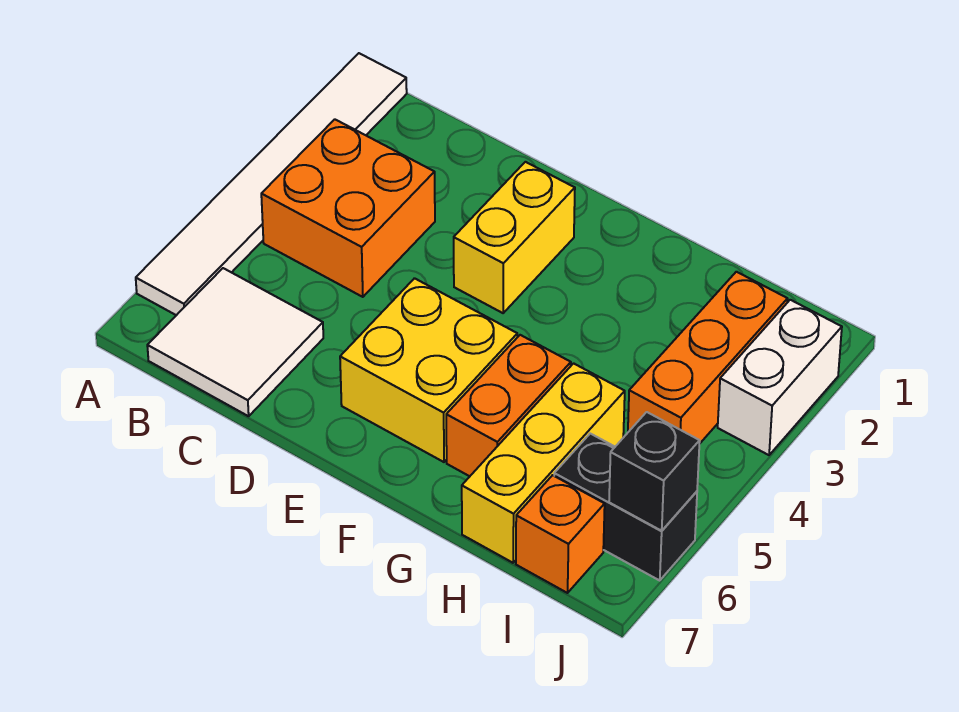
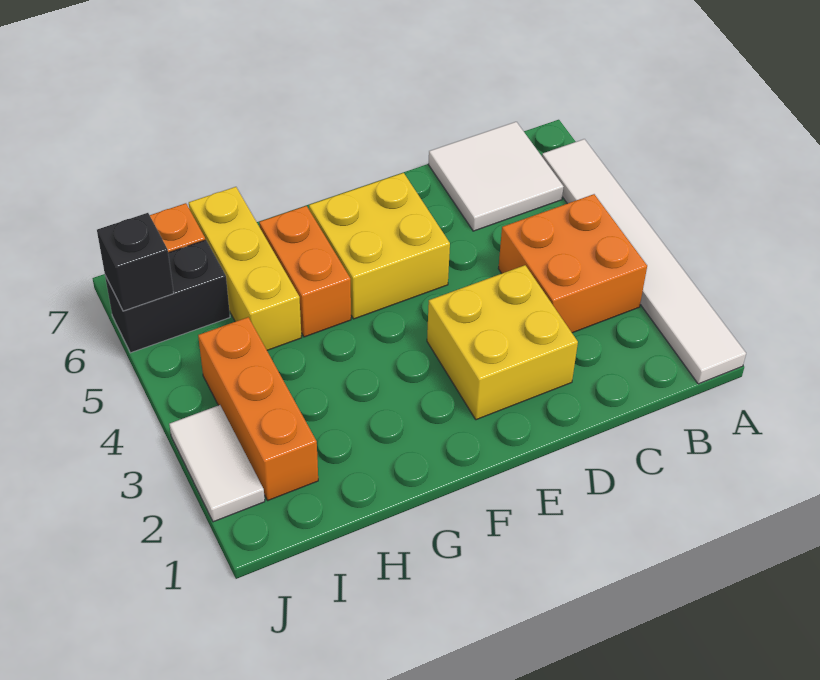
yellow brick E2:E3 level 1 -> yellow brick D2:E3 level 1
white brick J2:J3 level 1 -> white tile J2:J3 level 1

==

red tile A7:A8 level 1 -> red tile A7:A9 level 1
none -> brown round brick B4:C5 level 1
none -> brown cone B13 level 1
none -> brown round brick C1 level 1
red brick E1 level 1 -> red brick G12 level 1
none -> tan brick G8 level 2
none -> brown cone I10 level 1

**WHAT IS BEING ASKED**
Set down exactly the lines of the data above, beginning with the line that has "none -> tan brick G8 level 2" and ending with the line that has "none -> brown cone I10 level 1", and no others.

**RESPONSE TO THIS EXERCISE**
none -> tan brick G8 level 2
none -> brown cone I10 level 1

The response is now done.